- _What this task involves_
One line in the listing below contains "P3 pin 1: n29 -> n18". Repeat that line and each line after it exactly, ending with the last one.

- _Input data_
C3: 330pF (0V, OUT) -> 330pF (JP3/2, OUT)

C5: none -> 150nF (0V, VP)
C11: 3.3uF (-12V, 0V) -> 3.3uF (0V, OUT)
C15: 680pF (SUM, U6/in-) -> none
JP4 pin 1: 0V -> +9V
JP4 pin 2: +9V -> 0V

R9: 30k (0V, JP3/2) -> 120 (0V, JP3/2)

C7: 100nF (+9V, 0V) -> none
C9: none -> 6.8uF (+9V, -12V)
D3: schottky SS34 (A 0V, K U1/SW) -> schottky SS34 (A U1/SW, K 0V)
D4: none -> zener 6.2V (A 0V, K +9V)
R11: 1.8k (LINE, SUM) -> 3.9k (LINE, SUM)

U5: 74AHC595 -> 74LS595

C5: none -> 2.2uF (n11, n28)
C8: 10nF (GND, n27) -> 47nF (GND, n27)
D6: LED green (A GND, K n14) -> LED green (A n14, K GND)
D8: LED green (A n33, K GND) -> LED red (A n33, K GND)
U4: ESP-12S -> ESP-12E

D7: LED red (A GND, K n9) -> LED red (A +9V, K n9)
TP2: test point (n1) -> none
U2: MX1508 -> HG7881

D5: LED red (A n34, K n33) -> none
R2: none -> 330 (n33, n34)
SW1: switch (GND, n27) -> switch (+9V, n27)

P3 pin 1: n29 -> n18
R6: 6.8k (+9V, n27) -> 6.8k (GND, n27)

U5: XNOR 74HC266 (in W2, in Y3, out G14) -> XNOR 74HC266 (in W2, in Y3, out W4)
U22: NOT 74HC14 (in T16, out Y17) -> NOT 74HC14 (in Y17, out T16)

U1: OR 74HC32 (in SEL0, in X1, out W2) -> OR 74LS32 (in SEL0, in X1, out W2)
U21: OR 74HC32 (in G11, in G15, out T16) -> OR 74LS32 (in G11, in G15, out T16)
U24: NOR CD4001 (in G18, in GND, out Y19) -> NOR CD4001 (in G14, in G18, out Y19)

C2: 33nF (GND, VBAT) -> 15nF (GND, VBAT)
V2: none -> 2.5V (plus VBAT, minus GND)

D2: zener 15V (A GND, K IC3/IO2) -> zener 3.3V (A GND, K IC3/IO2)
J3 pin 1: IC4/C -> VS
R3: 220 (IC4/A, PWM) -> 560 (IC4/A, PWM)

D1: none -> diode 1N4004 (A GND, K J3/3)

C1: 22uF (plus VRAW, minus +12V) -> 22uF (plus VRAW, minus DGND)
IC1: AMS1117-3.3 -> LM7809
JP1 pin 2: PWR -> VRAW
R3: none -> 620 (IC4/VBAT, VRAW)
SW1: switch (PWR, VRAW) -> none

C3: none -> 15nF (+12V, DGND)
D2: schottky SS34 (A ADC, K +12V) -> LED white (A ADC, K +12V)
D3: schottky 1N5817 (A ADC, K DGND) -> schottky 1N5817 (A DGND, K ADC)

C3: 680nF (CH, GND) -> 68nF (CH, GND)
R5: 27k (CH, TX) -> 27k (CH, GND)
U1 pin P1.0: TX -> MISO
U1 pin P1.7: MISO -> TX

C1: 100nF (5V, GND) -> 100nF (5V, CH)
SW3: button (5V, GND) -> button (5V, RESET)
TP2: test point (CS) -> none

- _Answer to this exercise_
P3 pin 1: n29 -> n18
R6: 6.8k (+9V, n27) -> 6.8k (GND, n27)

U5: XNOR 74HC266 (in W2, in Y3, out G14) -> XNOR 74HC266 (in W2, in Y3, out W4)
U22: NOT 74HC14 (in T16, out Y17) -> NOT 74HC14 (in Y17, out T16)

U1: OR 74HC32 (in SEL0, in X1, out W2) -> OR 74LS32 (in SEL0, in X1, out W2)
U21: OR 74HC32 (in G11, in G15, out T16) -> OR 74LS32 (in G11, in G15, out T16)
U24: NOR CD4001 (in G18, in GND, out Y19) -> NOR CD4001 (in G14, in G18, out Y19)

C2: 33nF (GND, VBAT) -> 15nF (GND, VBAT)
V2: none -> 2.5V (plus VBAT, minus GND)

D2: zener 15V (A GND, K IC3/IO2) -> zener 3.3V (A GND, K IC3/IO2)
J3 pin 1: IC4/C -> VS
R3: 220 (IC4/A, PWM) -> 560 (IC4/A, PWM)

D1: none -> diode 1N4004 (A GND, K J3/3)

C1: 22uF (plus VRAW, minus +12V) -> 22uF (plus VRAW, minus DGND)
IC1: AMS1117-3.3 -> LM7809
JP1 pin 2: PWR -> VRAW
R3: none -> 620 (IC4/VBAT, VRAW)
SW1: switch (PWR, VRAW) -> none

C3: none -> 15nF (+12V, DGND)
D2: schottky SS34 (A ADC, K +12V) -> LED white (A ADC, K +12V)
D3: schottky 1N5817 (A ADC, K DGND) -> schottky 1N5817 (A DGND, K ADC)

C3: 680nF (CH, GND) -> 68nF (CH, GND)
R5: 27k (CH, TX) -> 27k (CH, GND)
U1 pin P1.0: TX -> MISO
U1 pin P1.7: MISO -> TX

C1: 100nF (5V, GND) -> 100nF (5V, CH)
SW3: button (5V, GND) -> button (5V, RESET)
TP2: test point (CS) -> none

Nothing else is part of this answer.